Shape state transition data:
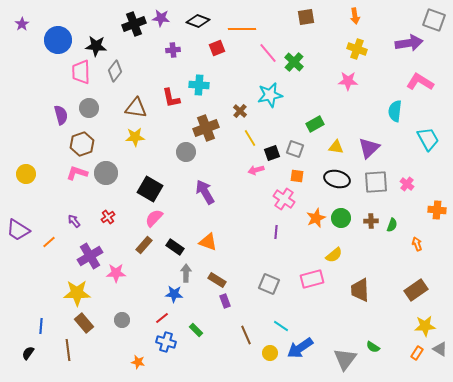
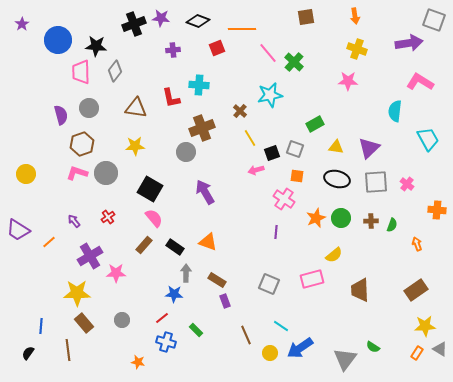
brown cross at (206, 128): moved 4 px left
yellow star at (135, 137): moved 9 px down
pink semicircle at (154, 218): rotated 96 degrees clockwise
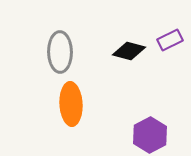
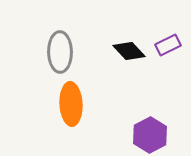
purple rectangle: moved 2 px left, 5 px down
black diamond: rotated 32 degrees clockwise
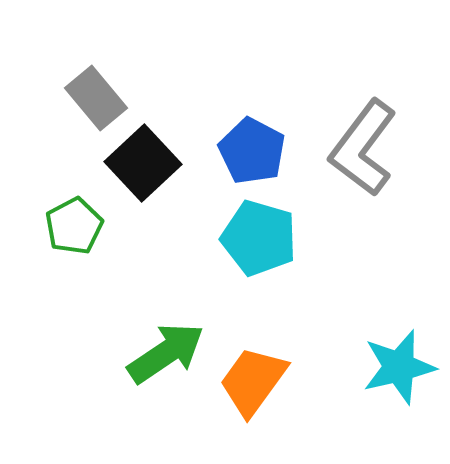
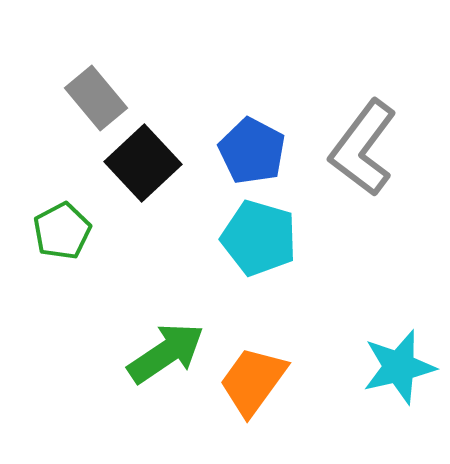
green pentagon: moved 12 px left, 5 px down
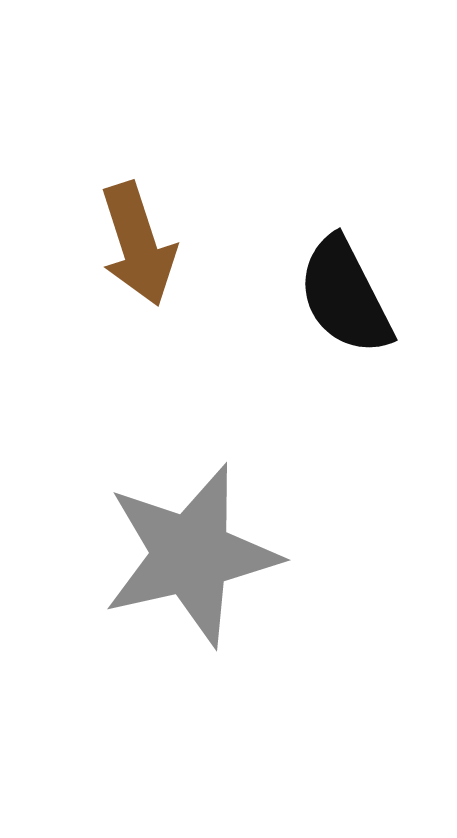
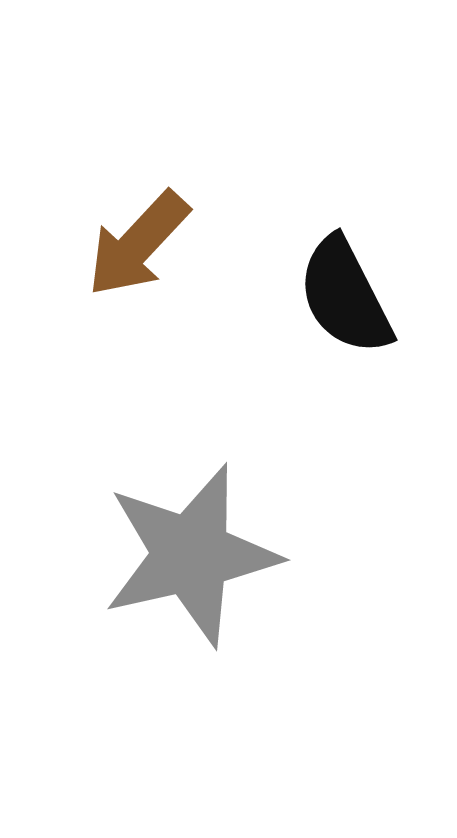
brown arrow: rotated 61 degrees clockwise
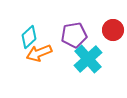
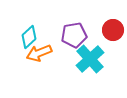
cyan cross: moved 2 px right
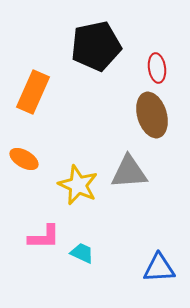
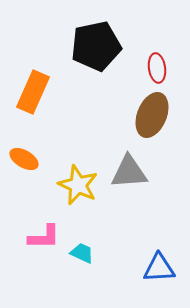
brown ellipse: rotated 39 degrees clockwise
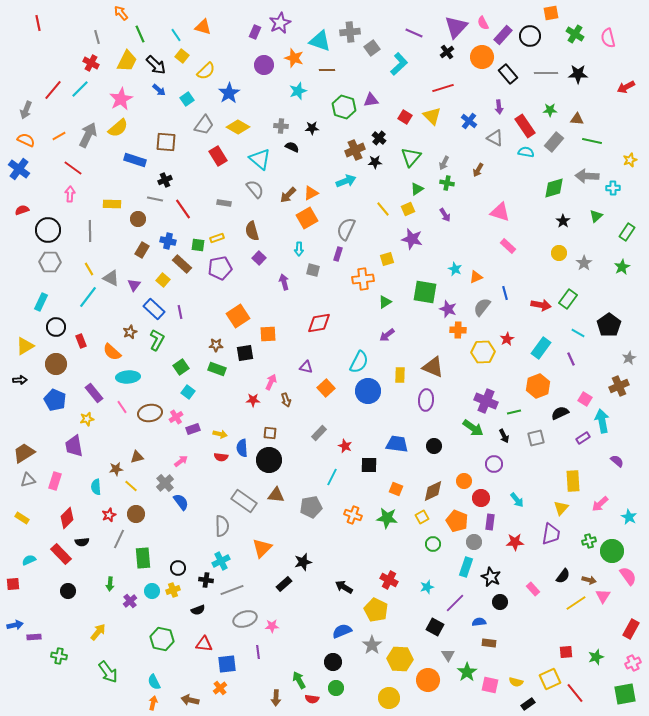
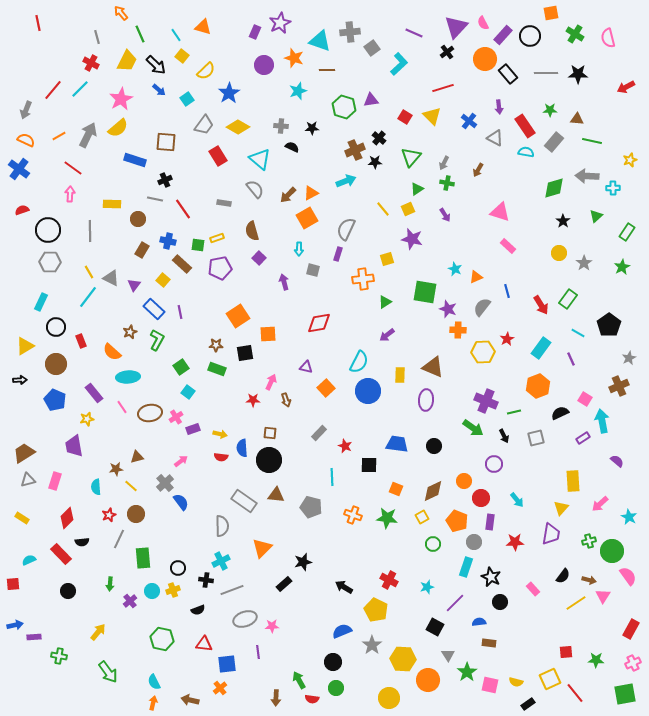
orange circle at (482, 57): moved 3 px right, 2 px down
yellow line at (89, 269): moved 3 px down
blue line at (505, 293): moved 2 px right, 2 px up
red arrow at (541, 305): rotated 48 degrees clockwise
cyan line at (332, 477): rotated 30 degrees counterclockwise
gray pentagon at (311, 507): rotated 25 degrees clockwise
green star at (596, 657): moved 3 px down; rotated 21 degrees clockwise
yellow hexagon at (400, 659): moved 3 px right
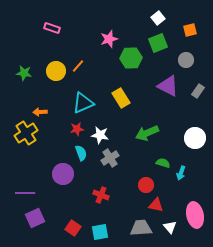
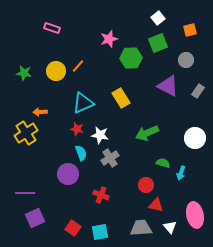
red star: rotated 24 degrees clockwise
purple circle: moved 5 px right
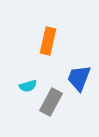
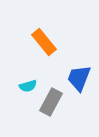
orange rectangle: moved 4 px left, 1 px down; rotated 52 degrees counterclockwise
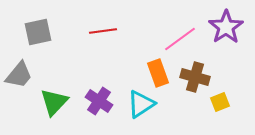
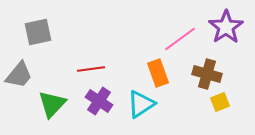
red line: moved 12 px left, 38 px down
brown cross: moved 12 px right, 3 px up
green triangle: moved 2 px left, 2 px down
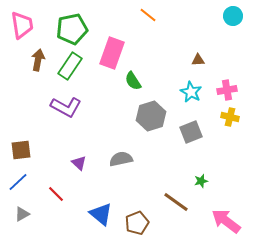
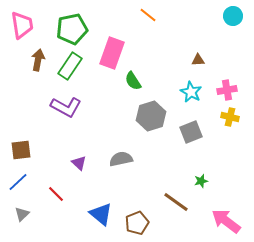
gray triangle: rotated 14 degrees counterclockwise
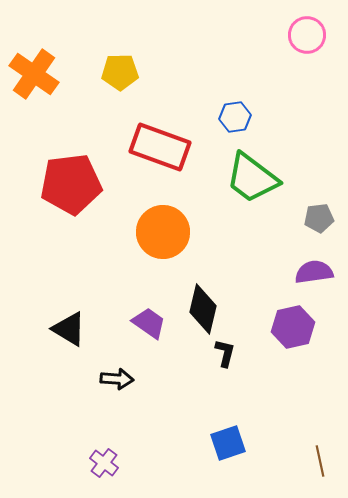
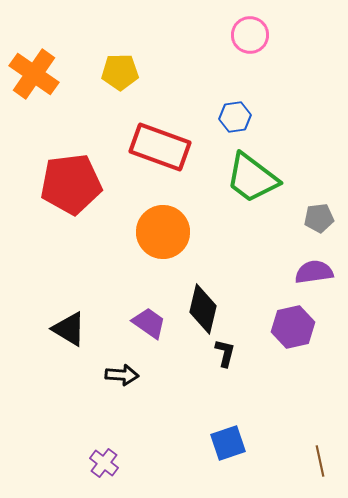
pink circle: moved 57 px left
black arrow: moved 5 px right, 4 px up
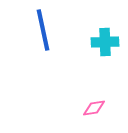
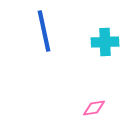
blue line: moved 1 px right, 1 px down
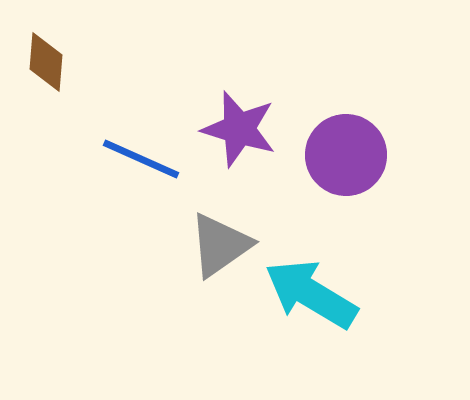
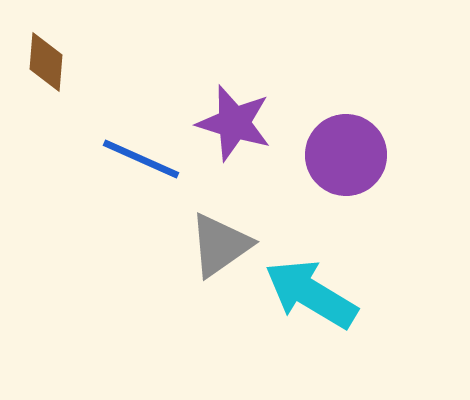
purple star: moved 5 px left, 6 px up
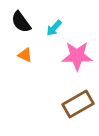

EXERCISE PROMPT:
Exclude the pictures and write out exactly the lines from the one holding "brown arrow: rotated 61 degrees clockwise" through the end of the entries, inclusive, and only those.

YOUR SOLUTION:
brown arrow: rotated 61 degrees clockwise
cyan cross: moved 2 px right
brown ellipse: rotated 39 degrees clockwise
orange circle at (482, 57): moved 3 px right, 2 px down
yellow line at (89, 269): moved 3 px down
blue line at (505, 293): moved 2 px right, 2 px up
red arrow at (541, 305): rotated 48 degrees clockwise
cyan line at (332, 477): rotated 30 degrees counterclockwise
gray pentagon at (311, 507): rotated 25 degrees clockwise
green star at (596, 657): moved 3 px down; rotated 21 degrees clockwise
yellow hexagon at (400, 659): moved 3 px right
red star: rotated 24 degrees clockwise
purple circle: moved 5 px right
orange rectangle: moved 4 px left, 1 px down; rotated 52 degrees counterclockwise
red line: moved 12 px left, 38 px down
brown cross: moved 12 px right, 3 px up
green triangle: moved 2 px left, 2 px down
gray triangle: rotated 14 degrees counterclockwise
pink circle: moved 57 px left
black arrow: moved 5 px right, 4 px up
blue line: moved 1 px right, 1 px down
purple star: moved 5 px left, 6 px up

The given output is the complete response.